### [EXERCISE INSTRUCTIONS]
Copy, from the data below, each line that has the word "road".

### [PROVIDED RECORDS]
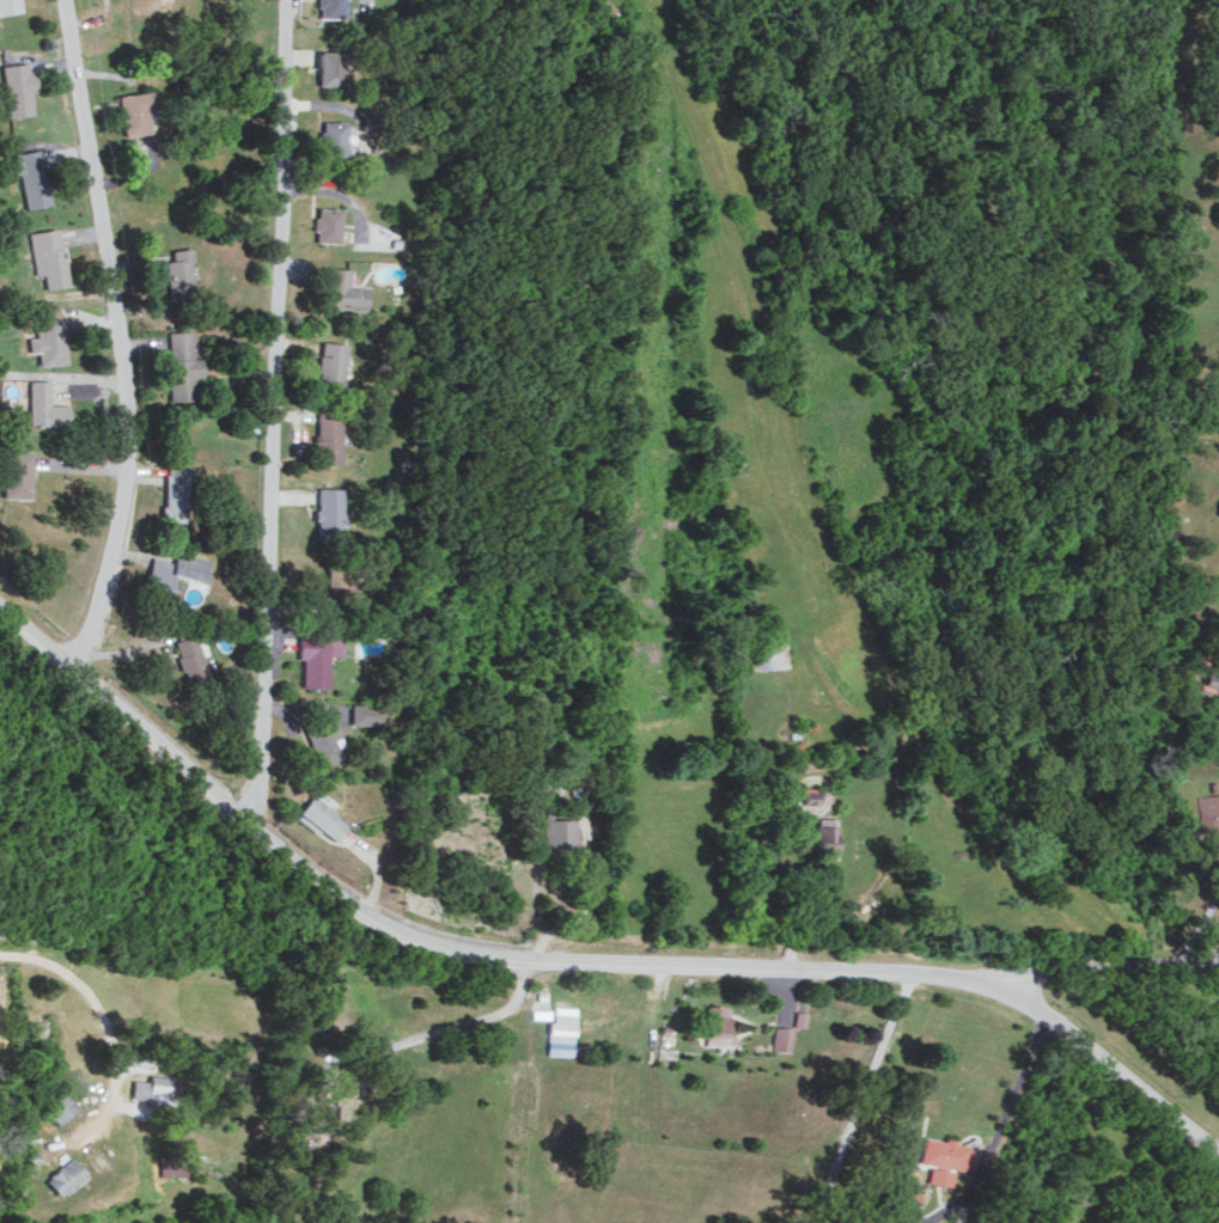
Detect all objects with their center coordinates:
building: (8, 6)
building: (330, 8)
building: (329, 67)
building: (16, 88)
building: (132, 111)
building: (331, 137)
building: (28, 175)
building: (325, 223)
building: (47, 257)
building: (180, 272)
building: (342, 289)
building: (48, 334)
road: (117, 338)
building: (331, 359)
building: (181, 364)
building: (44, 405)
road: (271, 412)
building: (327, 436)
building: (14, 472)
building: (174, 492)
building: (325, 511)
building: (1218, 513)
building: (170, 573)
building: (335, 579)
building: (315, 630)
building: (765, 654)
building: (189, 657)
building: (315, 657)
building: (1217, 683)
building: (365, 713)
building: (322, 737)
building: (809, 795)
building: (1206, 807)
building: (320, 817)
building: (822, 834)
building: (555, 835)
road: (580, 958)
road: (1107, 966)
building: (540, 1013)
building: (801, 1018)
building: (719, 1025)
building: (561, 1030)
road: (427, 1034)
building: (784, 1038)
road: (1013, 1087)
building: (151, 1088)
road: (861, 1099)
building: (59, 1106)
building: (308, 1110)
building: (946, 1153)
building: (170, 1163)
building: (937, 1175)
building: (60, 1176)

### [THE ANSWER]
road: (117, 338)
road: (271, 412)
road: (580, 958)
road: (1107, 966)
road: (427, 1034)
road: (1013, 1087)
road: (861, 1099)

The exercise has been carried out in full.